= Difference listings =

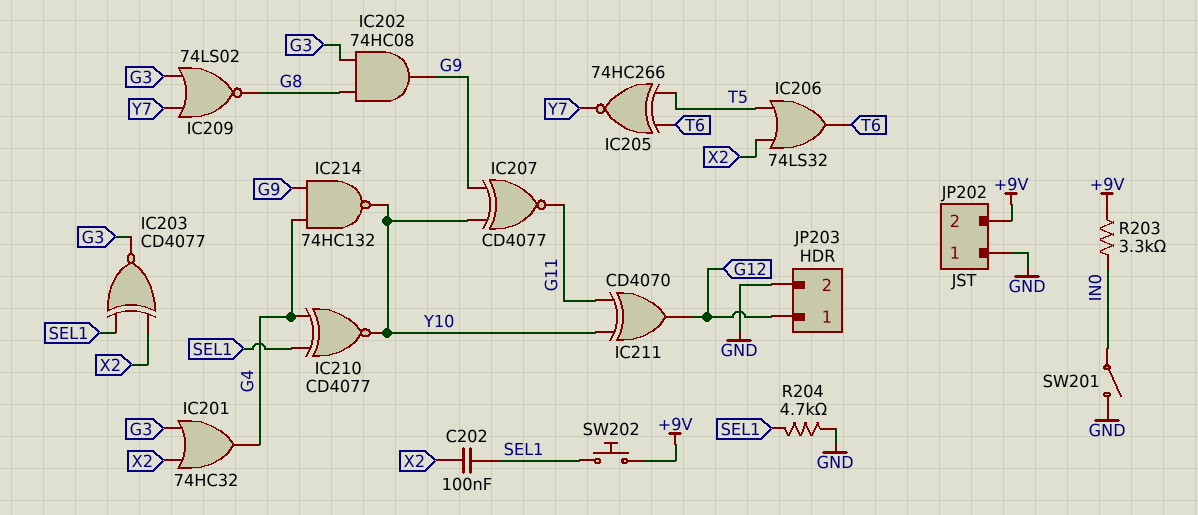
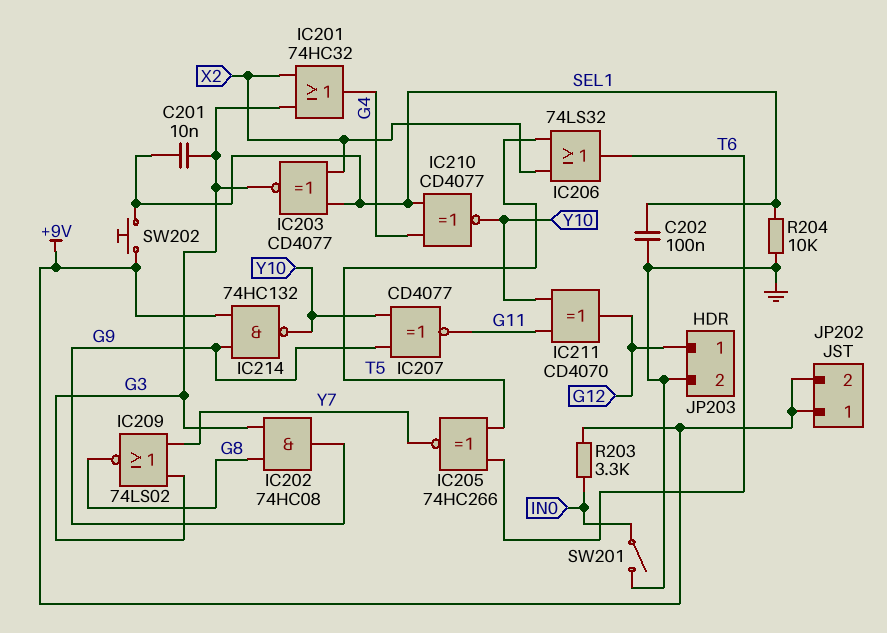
C201: none -> 10nF (G3, SEL1)
C202: 100nF (SEL1, X2) -> 100nF (GND, SEL1)
IC214: NAND 74HC132 (in G4, in G9, out Y10) -> NAND 74HC132 (in +9V, in G9, out Y10)
JP202 pin 1: GND -> +9V
R204: 4.7k (GND, SEL1) -> 10k (GND, SEL1)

= Aim of the task =
For the data above, return an exact copy that contains no pictures.

= Response area =
C201: none -> 10nF (G3, SEL1)
C202: 100nF (SEL1, X2) -> 100nF (GND, SEL1)
IC214: NAND 74HC132 (in G4, in G9, out Y10) -> NAND 74HC132 (in +9V, in G9, out Y10)
JP202 pin 1: GND -> +9V
R204: 4.7k (GND, SEL1) -> 10k (GND, SEL1)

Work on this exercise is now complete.